Change listing data:
☆ ☆ ☆ ☆ ☆ ☆ ☆

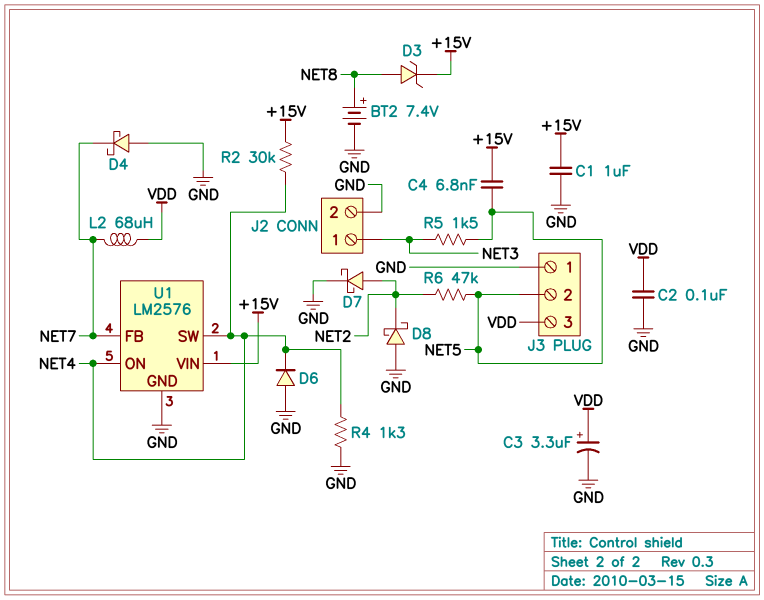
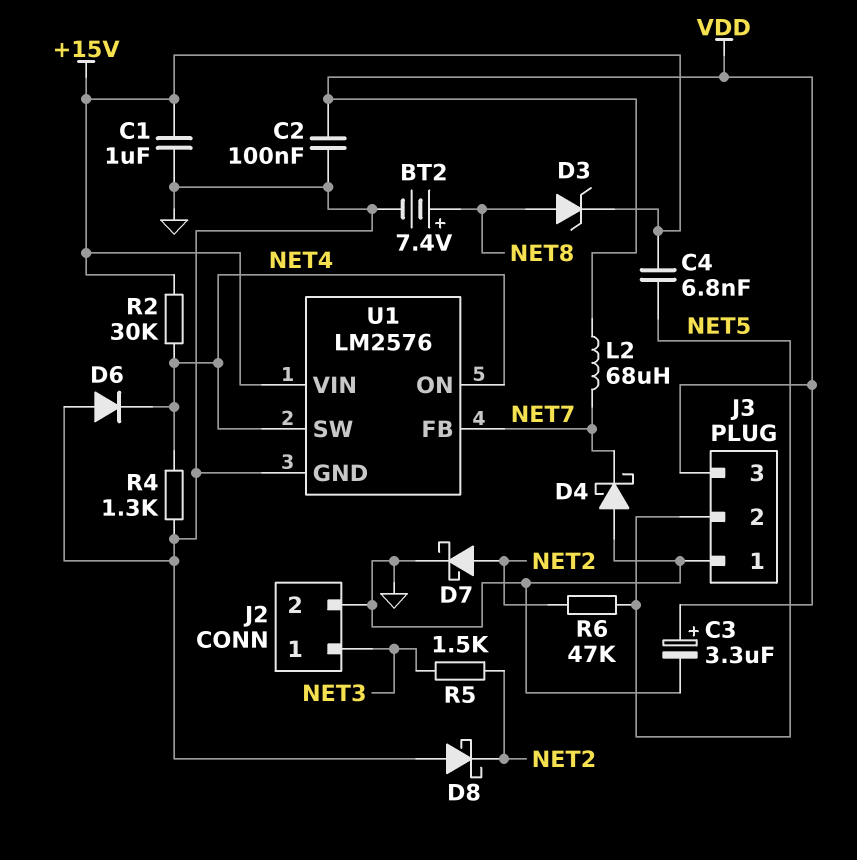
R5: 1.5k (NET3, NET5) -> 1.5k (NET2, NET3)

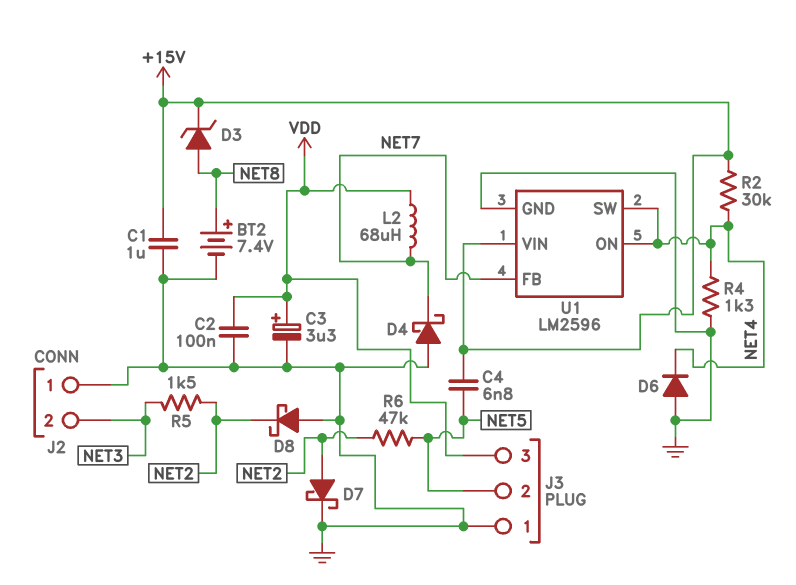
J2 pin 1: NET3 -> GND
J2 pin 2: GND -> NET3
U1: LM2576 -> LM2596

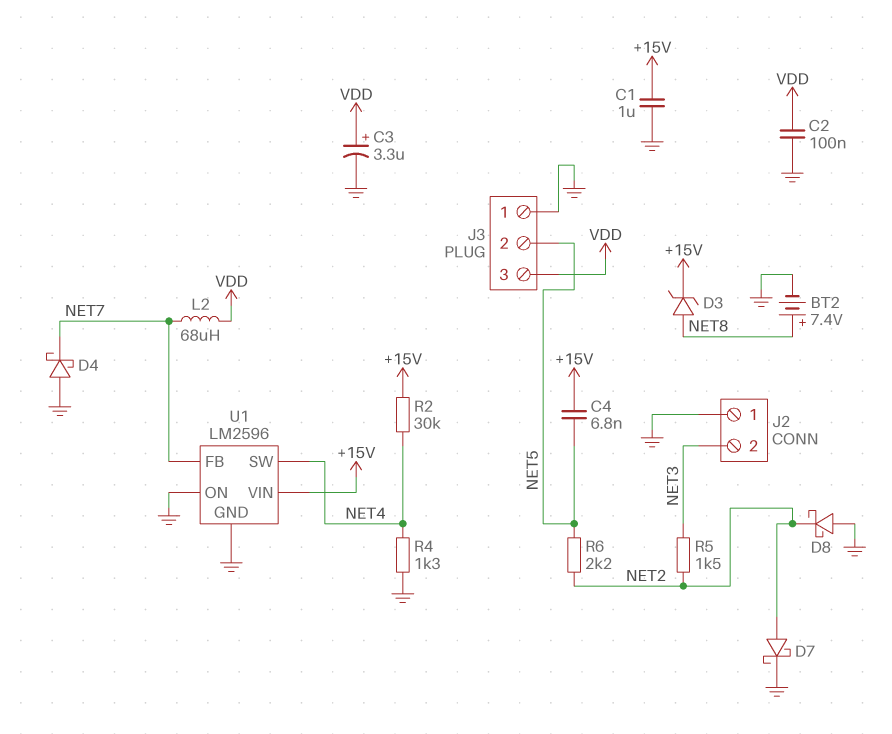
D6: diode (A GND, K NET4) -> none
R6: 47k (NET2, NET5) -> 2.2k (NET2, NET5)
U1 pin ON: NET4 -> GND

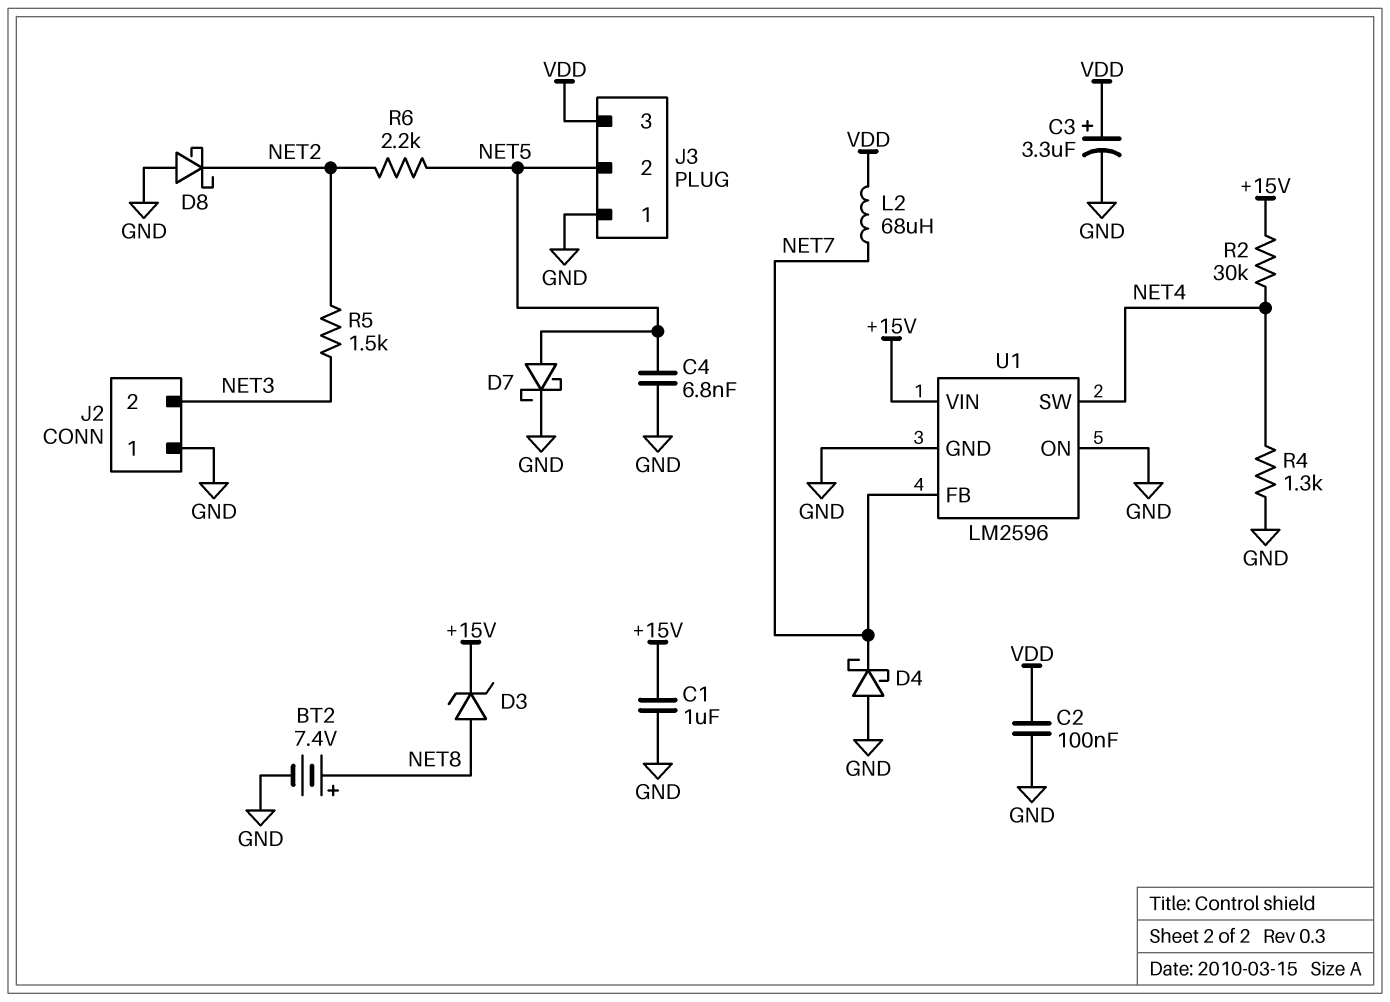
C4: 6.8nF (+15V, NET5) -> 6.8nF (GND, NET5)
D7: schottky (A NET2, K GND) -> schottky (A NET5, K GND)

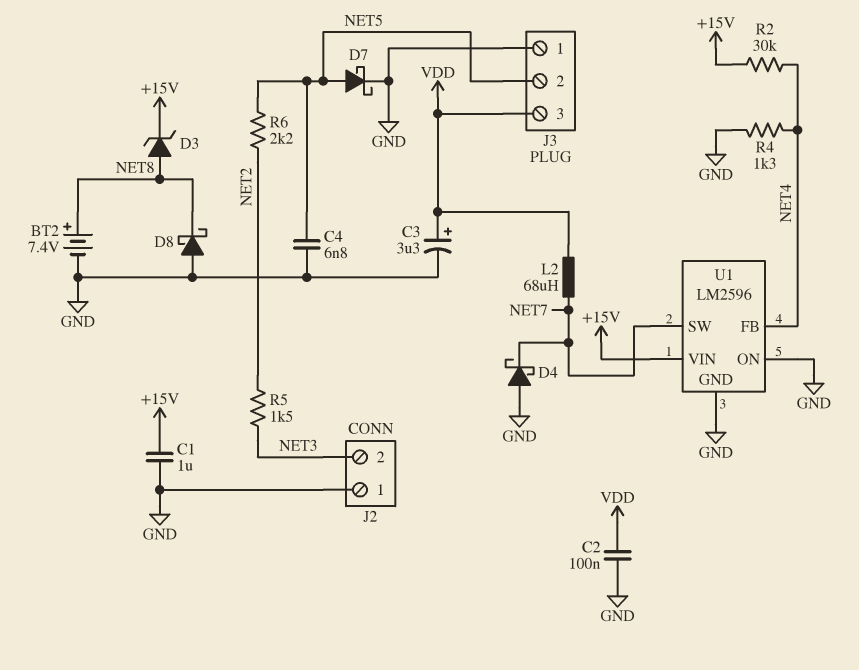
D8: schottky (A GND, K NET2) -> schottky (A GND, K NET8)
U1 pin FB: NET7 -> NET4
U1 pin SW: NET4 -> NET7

☆ ☆ ☆ ☆ ☆ ☆ ☆

Exercise: Copy out all the data exactly, skipping the pictures.

Task result:
R5: 1.5k (NET3, NET5) -> 1.5k (NET2, NET3)

J2 pin 1: NET3 -> GND
J2 pin 2: GND -> NET3
U1: LM2576 -> LM2596

D6: diode (A GND, K NET4) -> none
R6: 47k (NET2, NET5) -> 2.2k (NET2, NET5)
U1 pin ON: NET4 -> GND

C4: 6.8nF (+15V, NET5) -> 6.8nF (GND, NET5)
D7: schottky (A NET2, K GND) -> schottky (A NET5, K GND)

D8: schottky (A GND, K NET2) -> schottky (A GND, K NET8)
U1 pin FB: NET7 -> NET4
U1 pin SW: NET4 -> NET7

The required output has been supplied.